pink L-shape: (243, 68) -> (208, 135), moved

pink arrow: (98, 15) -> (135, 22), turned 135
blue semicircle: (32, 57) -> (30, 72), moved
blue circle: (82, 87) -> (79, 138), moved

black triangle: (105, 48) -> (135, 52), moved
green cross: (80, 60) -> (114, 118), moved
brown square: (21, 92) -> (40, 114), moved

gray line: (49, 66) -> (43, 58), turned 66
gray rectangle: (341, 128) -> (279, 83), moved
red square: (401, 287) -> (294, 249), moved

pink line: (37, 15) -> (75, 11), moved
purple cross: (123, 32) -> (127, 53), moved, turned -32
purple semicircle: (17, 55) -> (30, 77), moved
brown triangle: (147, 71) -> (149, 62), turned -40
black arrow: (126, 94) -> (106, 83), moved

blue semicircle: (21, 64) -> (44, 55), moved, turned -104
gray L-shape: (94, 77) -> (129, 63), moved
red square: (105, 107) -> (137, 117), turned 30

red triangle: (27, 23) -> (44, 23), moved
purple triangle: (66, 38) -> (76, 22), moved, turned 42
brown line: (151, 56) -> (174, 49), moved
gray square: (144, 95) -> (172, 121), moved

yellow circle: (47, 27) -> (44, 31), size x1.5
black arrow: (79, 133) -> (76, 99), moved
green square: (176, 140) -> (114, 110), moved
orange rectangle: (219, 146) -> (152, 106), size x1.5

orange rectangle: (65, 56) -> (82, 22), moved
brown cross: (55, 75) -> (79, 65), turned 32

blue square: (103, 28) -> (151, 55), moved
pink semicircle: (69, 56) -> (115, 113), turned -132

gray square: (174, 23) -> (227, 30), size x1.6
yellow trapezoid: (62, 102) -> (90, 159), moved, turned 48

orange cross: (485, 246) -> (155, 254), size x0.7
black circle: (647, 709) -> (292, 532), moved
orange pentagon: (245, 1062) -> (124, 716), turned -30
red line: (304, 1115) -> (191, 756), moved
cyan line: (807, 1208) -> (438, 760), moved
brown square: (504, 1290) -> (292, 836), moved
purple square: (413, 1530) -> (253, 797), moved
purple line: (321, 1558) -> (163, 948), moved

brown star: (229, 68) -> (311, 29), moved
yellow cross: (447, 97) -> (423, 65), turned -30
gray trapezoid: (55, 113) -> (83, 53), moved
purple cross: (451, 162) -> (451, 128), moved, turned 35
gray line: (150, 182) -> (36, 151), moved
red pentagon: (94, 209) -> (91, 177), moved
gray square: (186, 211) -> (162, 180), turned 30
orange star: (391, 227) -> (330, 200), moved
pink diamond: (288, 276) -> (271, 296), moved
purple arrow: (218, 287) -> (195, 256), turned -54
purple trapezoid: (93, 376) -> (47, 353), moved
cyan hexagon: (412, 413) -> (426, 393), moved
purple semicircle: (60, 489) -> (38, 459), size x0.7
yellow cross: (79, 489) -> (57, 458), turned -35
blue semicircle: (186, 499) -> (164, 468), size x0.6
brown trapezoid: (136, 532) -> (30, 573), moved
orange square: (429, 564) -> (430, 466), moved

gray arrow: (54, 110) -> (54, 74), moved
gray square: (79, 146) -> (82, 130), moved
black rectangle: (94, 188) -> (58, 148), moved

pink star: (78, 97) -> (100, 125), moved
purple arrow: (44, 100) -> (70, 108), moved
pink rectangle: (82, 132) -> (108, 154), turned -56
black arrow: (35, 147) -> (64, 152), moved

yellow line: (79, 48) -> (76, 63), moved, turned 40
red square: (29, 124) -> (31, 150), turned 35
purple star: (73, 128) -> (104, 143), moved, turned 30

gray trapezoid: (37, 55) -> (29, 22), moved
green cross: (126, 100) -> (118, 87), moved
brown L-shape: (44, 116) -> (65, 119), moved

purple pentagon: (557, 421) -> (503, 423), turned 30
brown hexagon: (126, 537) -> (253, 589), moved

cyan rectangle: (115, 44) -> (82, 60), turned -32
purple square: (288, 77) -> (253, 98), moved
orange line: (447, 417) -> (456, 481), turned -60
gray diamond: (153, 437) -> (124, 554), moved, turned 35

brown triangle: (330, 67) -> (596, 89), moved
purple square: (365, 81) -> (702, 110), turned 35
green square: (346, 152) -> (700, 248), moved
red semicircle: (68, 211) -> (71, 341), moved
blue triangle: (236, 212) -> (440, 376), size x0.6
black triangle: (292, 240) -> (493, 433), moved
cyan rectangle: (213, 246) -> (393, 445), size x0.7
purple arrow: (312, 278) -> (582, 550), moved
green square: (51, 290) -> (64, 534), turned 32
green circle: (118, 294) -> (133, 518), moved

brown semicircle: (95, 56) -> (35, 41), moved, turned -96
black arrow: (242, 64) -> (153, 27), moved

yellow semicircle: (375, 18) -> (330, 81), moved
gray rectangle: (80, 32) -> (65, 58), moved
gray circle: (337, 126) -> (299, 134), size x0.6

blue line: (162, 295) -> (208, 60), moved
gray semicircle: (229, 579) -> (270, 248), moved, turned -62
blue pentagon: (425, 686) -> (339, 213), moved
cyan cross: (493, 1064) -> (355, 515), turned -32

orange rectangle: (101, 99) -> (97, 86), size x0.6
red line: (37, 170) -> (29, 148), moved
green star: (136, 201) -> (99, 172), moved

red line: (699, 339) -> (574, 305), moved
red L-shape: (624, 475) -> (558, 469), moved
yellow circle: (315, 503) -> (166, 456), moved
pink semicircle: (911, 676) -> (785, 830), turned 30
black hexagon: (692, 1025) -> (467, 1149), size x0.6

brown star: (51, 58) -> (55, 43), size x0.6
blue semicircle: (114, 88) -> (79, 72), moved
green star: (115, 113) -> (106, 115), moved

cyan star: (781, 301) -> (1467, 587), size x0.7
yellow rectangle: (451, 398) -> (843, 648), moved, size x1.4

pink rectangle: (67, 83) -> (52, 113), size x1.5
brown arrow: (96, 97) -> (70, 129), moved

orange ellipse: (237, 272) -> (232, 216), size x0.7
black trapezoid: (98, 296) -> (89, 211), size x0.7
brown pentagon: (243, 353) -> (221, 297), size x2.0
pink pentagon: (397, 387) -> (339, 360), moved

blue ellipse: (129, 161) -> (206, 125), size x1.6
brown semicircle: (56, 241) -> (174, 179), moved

→ **Assignment**
Each of the records should be retyped exactly.

→ **Exercise solution**
pink L-shape: (243, 68) -> (208, 135), moved

pink arrow: (98, 15) -> (135, 22), turned 135
blue semicircle: (32, 57) -> (30, 72), moved
blue circle: (82, 87) -> (79, 138), moved

black triangle: (105, 48) -> (135, 52), moved
green cross: (80, 60) -> (114, 118), moved
brown square: (21, 92) -> (40, 114), moved

gray line: (49, 66) -> (43, 58), turned 66
gray rectangle: (341, 128) -> (279, 83), moved
red square: (401, 287) -> (294, 249), moved

pink line: (37, 15) -> (75, 11), moved
purple cross: (123, 32) -> (127, 53), moved, turned -32
purple semicircle: (17, 55) -> (30, 77), moved
brown triangle: (147, 71) -> (149, 62), turned -40
black arrow: (126, 94) -> (106, 83), moved

blue semicircle: (21, 64) -> (44, 55), moved, turned -104
gray L-shape: (94, 77) -> (129, 63), moved
red square: (105, 107) -> (137, 117), turned 30

red triangle: (27, 23) -> (44, 23), moved
purple triangle: (66, 38) -> (76, 22), moved, turned 42
brown line: (151, 56) -> (174, 49), moved
gray square: (144, 95) -> (172, 121), moved

yellow circle: (47, 27) -> (44, 31), size x1.5
black arrow: (79, 133) -> (76, 99), moved
green square: (176, 140) -> (114, 110), moved
orange rectangle: (219, 146) -> (152, 106), size x1.5

orange rectangle: (65, 56) -> (82, 22), moved
brown cross: (55, 75) -> (79, 65), turned 32

blue square: (103, 28) -> (151, 55), moved
pink semicircle: (69, 56) -> (115, 113), turned -132

gray square: (174, 23) -> (227, 30), size x1.6
yellow trapezoid: (62, 102) -> (90, 159), moved, turned 48

orange cross: (485, 246) -> (155, 254), size x0.7
black circle: (647, 709) -> (292, 532), moved
orange pentagon: (245, 1062) -> (124, 716), turned -30
red line: (304, 1115) -> (191, 756), moved
cyan line: (807, 1208) -> (438, 760), moved
brown square: (504, 1290) -> (292, 836), moved
purple square: (413, 1530) -> (253, 797), moved
purple line: (321, 1558) -> (163, 948), moved

brown star: (229, 68) -> (311, 29), moved
yellow cross: (447, 97) -> (423, 65), turned -30
gray trapezoid: (55, 113) -> (83, 53), moved
purple cross: (451, 162) -> (451, 128), moved, turned 35
gray line: (150, 182) -> (36, 151), moved
red pentagon: (94, 209) -> (91, 177), moved
gray square: (186, 211) -> (162, 180), turned 30
orange star: (391, 227) -> (330, 200), moved
pink diamond: (288, 276) -> (271, 296), moved
purple arrow: (218, 287) -> (195, 256), turned -54
purple trapezoid: (93, 376) -> (47, 353), moved
cyan hexagon: (412, 413) -> (426, 393), moved
purple semicircle: (60, 489) -> (38, 459), size x0.7
yellow cross: (79, 489) -> (57, 458), turned -35
blue semicircle: (186, 499) -> (164, 468), size x0.6
brown trapezoid: (136, 532) -> (30, 573), moved
orange square: (429, 564) -> (430, 466), moved

gray arrow: (54, 110) -> (54, 74), moved
gray square: (79, 146) -> (82, 130), moved
black rectangle: (94, 188) -> (58, 148), moved

pink star: (78, 97) -> (100, 125), moved
purple arrow: (44, 100) -> (70, 108), moved
pink rectangle: (82, 132) -> (108, 154), turned -56
black arrow: (35, 147) -> (64, 152), moved

yellow line: (79, 48) -> (76, 63), moved, turned 40
red square: (29, 124) -> (31, 150), turned 35
purple star: (73, 128) -> (104, 143), moved, turned 30

gray trapezoid: (37, 55) -> (29, 22), moved
green cross: (126, 100) -> (118, 87), moved
brown L-shape: (44, 116) -> (65, 119), moved

purple pentagon: (557, 421) -> (503, 423), turned 30
brown hexagon: (126, 537) -> (253, 589), moved

cyan rectangle: (115, 44) -> (82, 60), turned -32
purple square: (288, 77) -> (253, 98), moved
orange line: (447, 417) -> (456, 481), turned -60
gray diamond: (153, 437) -> (124, 554), moved, turned 35

brown triangle: (330, 67) -> (596, 89), moved
purple square: (365, 81) -> (702, 110), turned 35
green square: (346, 152) -> (700, 248), moved
red semicircle: (68, 211) -> (71, 341), moved
blue triangle: (236, 212) -> (440, 376), size x0.6
black triangle: (292, 240) -> (493, 433), moved
cyan rectangle: (213, 246) -> (393, 445), size x0.7
purple arrow: (312, 278) -> (582, 550), moved
green square: (51, 290) -> (64, 534), turned 32
green circle: (118, 294) -> (133, 518), moved

brown semicircle: (95, 56) -> (35, 41), moved, turned -96
black arrow: (242, 64) -> (153, 27), moved

yellow semicircle: (375, 18) -> (330, 81), moved
gray rectangle: (80, 32) -> (65, 58), moved
gray circle: (337, 126) -> (299, 134), size x0.6

blue line: (162, 295) -> (208, 60), moved
gray semicircle: (229, 579) -> (270, 248), moved, turned -62
blue pentagon: (425, 686) -> (339, 213), moved
cyan cross: (493, 1064) -> (355, 515), turned -32

orange rectangle: (101, 99) -> (97, 86), size x0.6
red line: (37, 170) -> (29, 148), moved
green star: (136, 201) -> (99, 172), moved

red line: (699, 339) -> (574, 305), moved
red L-shape: (624, 475) -> (558, 469), moved
yellow circle: (315, 503) -> (166, 456), moved
pink semicircle: (911, 676) -> (785, 830), turned 30
black hexagon: (692, 1025) -> (467, 1149), size x0.6

brown star: (51, 58) -> (55, 43), size x0.6
blue semicircle: (114, 88) -> (79, 72), moved
green star: (115, 113) -> (106, 115), moved

cyan star: (781, 301) -> (1467, 587), size x0.7
yellow rectangle: (451, 398) -> (843, 648), moved, size x1.4

pink rectangle: (67, 83) -> (52, 113), size x1.5
brown arrow: (96, 97) -> (70, 129), moved

orange ellipse: (237, 272) -> (232, 216), size x0.7
black trapezoid: (98, 296) -> (89, 211), size x0.7
brown pentagon: (243, 353) -> (221, 297), size x2.0
pink pentagon: (397, 387) -> (339, 360), moved

blue ellipse: (129, 161) -> (206, 125), size x1.6
brown semicircle: (56, 241) -> (174, 179), moved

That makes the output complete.